How to complete this task: Exclude the pictures, then copy all remaining records exactly.

#### Data

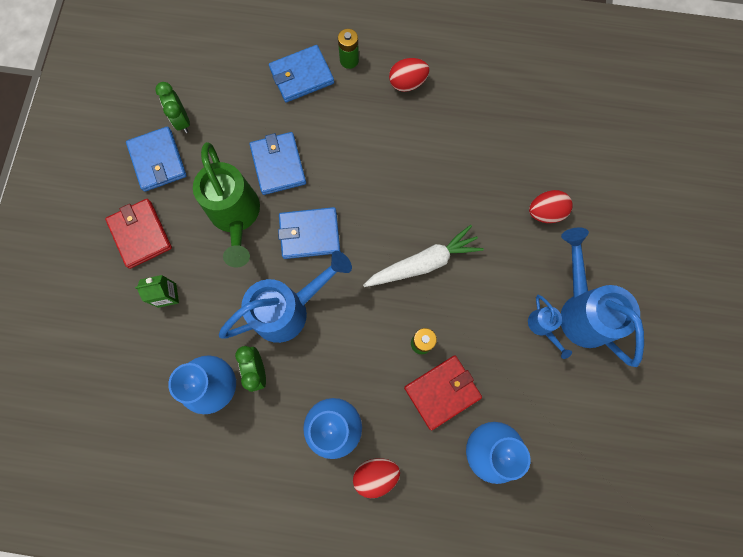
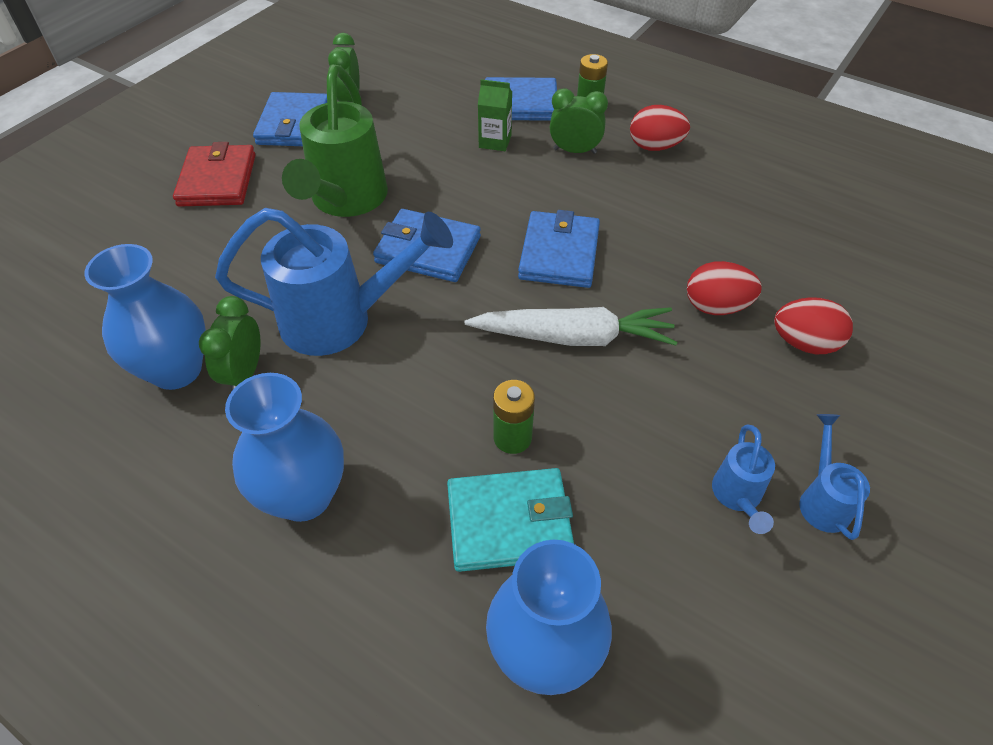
camera: 25 degrees right, 25 degrees down
green carton [135,275,179,308] -> green carton moved to [478,79,512,151]
blue wallet [249,132,306,195] -> blue wallet moved to [518,210,600,288]
red egg [353,458,400,498] -> red egg moved to [687,261,761,315]
red wallet [404,355,482,430] -> turquoise wallet [447,468,574,572]
blue watering can [561,228,644,367] -> blue watering can [799,414,870,540], size x0.48
none -> green clock [550,88,608,154]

########

Expected answer:
camera: 25 degrees right, 25 degrees down
green carton [135,275,179,308] -> green carton moved to [478,79,512,151]
blue wallet [249,132,306,195] -> blue wallet moved to [518,210,600,288]
red egg [353,458,400,498] -> red egg moved to [687,261,761,315]
red wallet [404,355,482,430] -> turquoise wallet [447,468,574,572]
blue watering can [561,228,644,367] -> blue watering can [799,414,870,540], size x0.48
none -> green clock [550,88,608,154]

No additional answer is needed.